[Dataset items]
::::::::::

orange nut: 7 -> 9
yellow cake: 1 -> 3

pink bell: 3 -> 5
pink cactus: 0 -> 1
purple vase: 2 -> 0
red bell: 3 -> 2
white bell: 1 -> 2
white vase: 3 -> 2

::::::::::

## INSTRUCTIONS FOR THE TASK
Give back the entries exactly, so that each line matches the original.

## WRITTEN RESPONSE
orange nut: 7 -> 9
yellow cake: 1 -> 3

pink bell: 3 -> 5
pink cactus: 0 -> 1
purple vase: 2 -> 0
red bell: 3 -> 2
white bell: 1 -> 2
white vase: 3 -> 2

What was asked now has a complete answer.